▸ Challenge:
Please pick out every line of the material below that contains the string "instrumentName", and copy each one. Case counts.

[Dataset records]
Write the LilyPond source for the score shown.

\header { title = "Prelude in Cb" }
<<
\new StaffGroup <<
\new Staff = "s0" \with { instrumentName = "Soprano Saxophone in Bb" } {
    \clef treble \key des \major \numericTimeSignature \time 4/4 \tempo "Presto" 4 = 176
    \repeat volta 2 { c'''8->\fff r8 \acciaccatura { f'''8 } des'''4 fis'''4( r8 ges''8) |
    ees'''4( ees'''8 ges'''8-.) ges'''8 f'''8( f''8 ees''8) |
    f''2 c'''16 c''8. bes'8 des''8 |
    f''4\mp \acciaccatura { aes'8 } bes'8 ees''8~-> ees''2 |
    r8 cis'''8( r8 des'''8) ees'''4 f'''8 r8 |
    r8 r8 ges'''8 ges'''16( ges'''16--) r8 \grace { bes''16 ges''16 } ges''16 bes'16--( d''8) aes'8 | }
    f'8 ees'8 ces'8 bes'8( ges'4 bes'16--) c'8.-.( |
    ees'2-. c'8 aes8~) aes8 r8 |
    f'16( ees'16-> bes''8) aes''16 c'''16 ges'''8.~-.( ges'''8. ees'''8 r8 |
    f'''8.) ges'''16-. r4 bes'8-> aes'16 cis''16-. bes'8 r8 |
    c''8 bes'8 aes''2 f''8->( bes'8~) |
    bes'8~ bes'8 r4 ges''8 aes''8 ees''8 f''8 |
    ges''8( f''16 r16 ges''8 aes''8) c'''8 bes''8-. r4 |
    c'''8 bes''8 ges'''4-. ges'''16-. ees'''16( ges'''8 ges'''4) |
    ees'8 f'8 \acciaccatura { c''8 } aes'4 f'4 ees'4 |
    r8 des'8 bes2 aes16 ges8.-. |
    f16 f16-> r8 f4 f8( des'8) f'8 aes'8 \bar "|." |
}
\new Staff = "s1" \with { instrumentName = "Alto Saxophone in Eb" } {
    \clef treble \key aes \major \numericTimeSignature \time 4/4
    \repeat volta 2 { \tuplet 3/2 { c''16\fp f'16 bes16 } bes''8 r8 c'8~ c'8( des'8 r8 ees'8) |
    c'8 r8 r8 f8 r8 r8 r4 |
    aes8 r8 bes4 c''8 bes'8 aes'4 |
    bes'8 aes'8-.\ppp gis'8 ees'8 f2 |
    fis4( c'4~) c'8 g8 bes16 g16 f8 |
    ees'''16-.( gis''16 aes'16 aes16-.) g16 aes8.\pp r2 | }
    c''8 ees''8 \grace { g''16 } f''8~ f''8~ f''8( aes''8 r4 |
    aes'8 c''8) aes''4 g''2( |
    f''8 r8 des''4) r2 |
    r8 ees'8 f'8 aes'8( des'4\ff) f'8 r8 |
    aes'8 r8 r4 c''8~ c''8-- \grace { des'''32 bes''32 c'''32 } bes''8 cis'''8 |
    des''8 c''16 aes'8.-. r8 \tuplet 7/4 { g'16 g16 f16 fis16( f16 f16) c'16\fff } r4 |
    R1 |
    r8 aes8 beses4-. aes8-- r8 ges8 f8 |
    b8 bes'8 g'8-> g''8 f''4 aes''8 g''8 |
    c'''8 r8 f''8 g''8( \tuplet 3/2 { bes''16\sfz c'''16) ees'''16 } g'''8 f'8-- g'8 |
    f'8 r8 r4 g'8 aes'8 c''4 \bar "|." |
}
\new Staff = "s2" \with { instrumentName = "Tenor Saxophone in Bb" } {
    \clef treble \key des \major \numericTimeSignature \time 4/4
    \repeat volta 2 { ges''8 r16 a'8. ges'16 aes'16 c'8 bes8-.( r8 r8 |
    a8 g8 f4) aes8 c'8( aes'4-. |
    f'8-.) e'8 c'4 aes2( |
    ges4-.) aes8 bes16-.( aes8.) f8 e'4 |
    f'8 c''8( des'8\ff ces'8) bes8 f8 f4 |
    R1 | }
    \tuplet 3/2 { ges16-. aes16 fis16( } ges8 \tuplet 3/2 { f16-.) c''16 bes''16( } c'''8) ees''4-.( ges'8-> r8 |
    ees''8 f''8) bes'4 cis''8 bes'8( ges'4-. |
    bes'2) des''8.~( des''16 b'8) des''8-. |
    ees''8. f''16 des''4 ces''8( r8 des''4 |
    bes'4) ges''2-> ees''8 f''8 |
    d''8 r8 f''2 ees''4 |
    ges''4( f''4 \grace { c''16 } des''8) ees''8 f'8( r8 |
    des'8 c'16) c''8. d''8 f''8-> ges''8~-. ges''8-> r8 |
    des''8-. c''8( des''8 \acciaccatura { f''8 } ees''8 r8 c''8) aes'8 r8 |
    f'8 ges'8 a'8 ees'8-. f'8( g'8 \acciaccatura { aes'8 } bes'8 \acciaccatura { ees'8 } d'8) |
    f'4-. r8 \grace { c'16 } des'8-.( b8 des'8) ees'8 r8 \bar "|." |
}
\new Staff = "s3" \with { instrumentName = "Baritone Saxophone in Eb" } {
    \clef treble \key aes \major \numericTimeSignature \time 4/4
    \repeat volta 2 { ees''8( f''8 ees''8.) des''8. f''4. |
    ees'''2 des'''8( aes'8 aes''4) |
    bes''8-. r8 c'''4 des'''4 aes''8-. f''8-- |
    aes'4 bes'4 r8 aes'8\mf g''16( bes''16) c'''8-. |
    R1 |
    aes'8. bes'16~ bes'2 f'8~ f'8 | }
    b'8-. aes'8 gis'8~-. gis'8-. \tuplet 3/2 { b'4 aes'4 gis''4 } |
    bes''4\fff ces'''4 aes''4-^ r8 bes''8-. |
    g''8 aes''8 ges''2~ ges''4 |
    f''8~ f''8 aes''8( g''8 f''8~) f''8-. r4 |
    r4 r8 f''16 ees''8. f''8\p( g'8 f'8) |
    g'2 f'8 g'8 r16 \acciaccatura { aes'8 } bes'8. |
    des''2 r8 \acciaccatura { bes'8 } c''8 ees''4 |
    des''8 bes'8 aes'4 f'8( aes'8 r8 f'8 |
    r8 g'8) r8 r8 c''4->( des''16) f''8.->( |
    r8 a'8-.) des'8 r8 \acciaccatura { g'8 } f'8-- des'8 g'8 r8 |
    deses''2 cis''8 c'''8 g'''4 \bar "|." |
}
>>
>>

▸ Answer for this exercise:
\new Staff = "s0" \with { instrumentName = "Soprano Saxophone in Bb" } {
\new Staff = "s1" \with { instrumentName = "Alto Saxophone in Eb" } {
\new Staff = "s2" \with { instrumentName = "Tenor Saxophone in Bb" } {
\new Staff = "s3" \with { instrumentName = "Baritone Saxophone in Eb" } {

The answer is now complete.